EXERCISE
Only lines with the string "view" matter here; gather them from the material below.

PROVIDED DATA

__________________________________________________

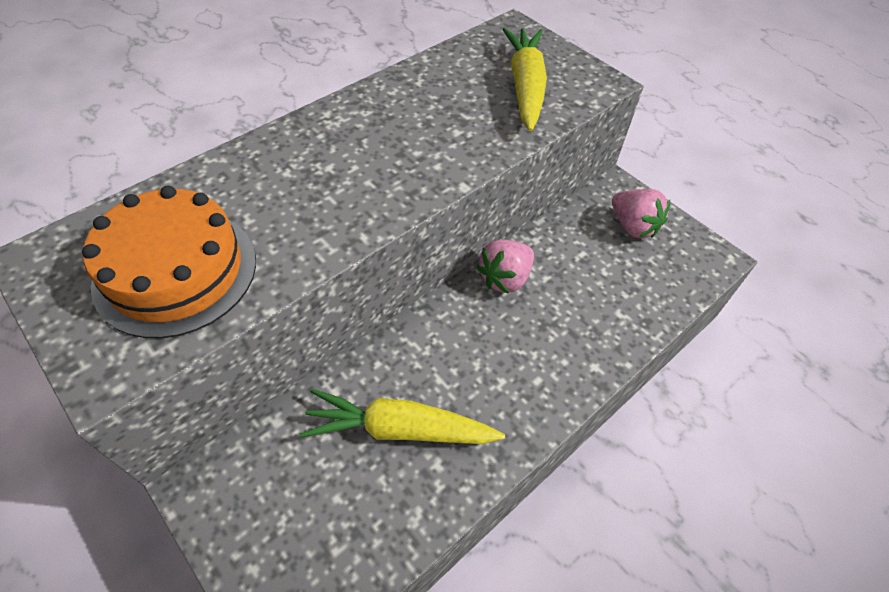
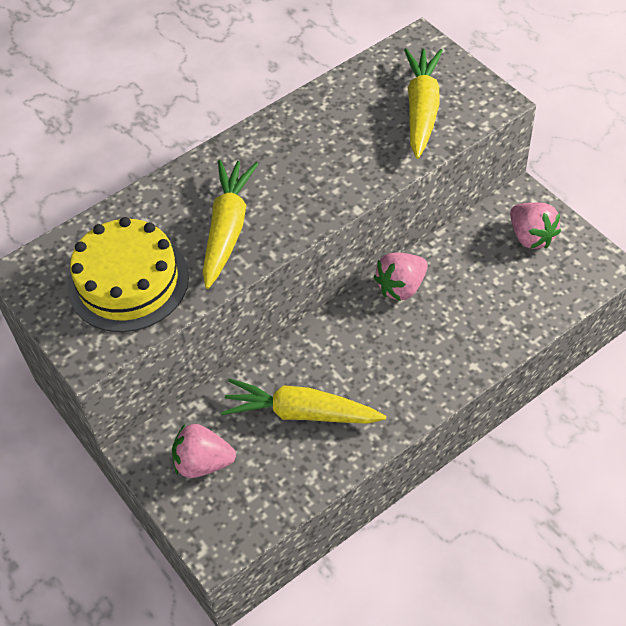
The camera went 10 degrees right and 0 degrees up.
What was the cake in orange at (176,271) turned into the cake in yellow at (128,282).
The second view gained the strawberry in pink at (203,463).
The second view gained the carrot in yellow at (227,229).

__________________________________________________

ANSWER BOX
The second view gained the strawberry in pink at (203,463).
The second view gained the carrot in yellow at (227,229).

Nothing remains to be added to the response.